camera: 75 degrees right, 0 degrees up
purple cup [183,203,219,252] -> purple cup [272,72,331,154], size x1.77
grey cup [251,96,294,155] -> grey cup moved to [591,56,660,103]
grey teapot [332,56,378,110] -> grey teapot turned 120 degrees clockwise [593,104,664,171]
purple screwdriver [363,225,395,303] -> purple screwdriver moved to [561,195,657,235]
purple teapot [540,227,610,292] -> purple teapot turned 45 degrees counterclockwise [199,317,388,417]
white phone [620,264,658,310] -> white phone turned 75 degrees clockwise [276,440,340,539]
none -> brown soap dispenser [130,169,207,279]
...
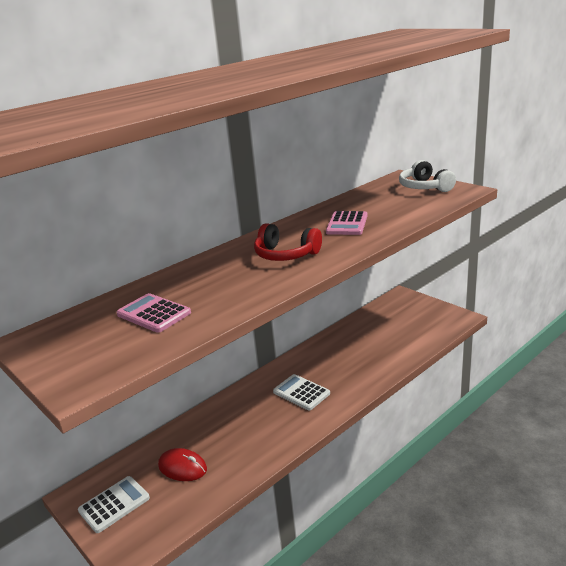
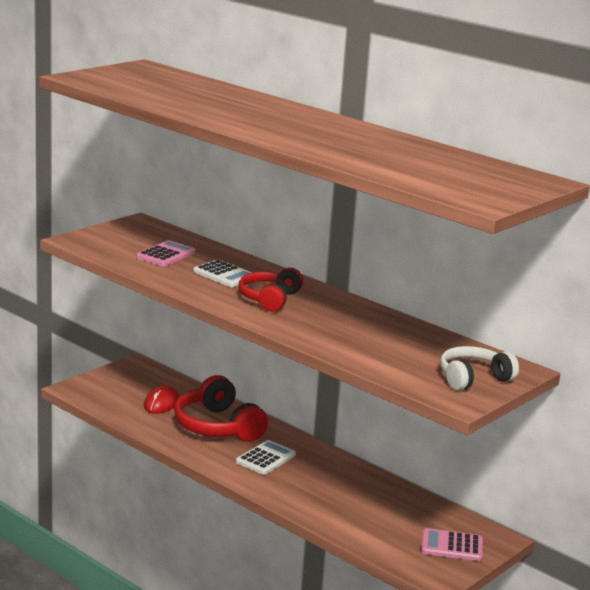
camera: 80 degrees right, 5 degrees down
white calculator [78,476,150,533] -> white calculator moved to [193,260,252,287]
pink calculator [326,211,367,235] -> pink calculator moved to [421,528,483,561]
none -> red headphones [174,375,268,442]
...
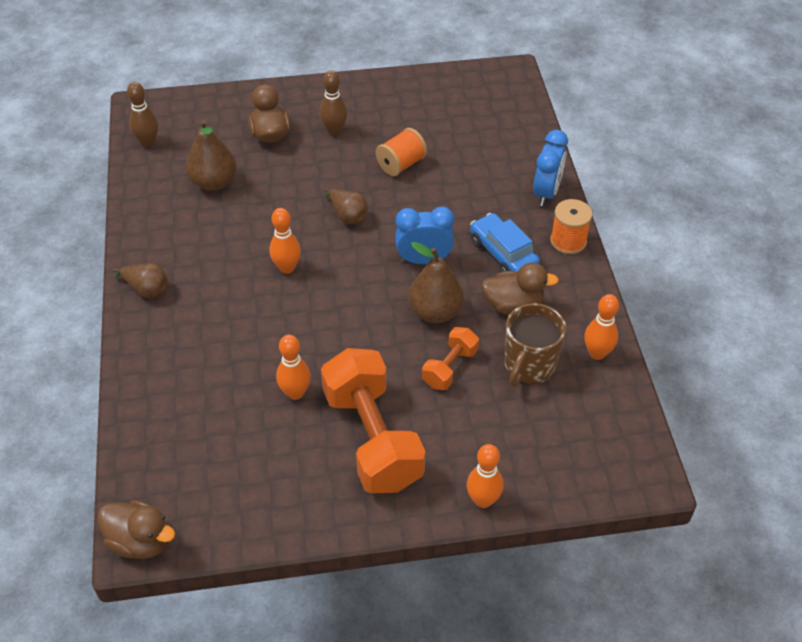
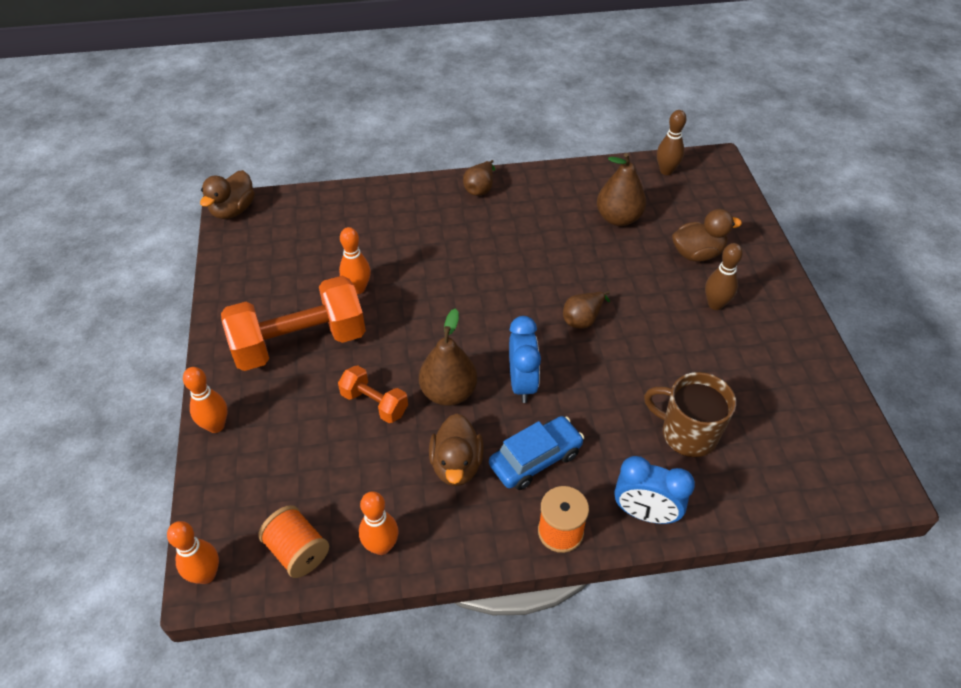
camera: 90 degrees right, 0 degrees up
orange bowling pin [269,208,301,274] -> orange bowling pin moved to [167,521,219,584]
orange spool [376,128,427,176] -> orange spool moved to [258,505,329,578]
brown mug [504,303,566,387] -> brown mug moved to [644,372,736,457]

Instructions for the task
Taking the material above, extract exactly and only the lines from the line with "camera: 90 degrees right, 0 degrees up" to the line with "brown mug [504,303,566,387]", inclusive of both.

Result of the exercise
camera: 90 degrees right, 0 degrees up
orange bowling pin [269,208,301,274] -> orange bowling pin moved to [167,521,219,584]
orange spool [376,128,427,176] -> orange spool moved to [258,505,329,578]
brown mug [504,303,566,387] -> brown mug moved to [644,372,736,457]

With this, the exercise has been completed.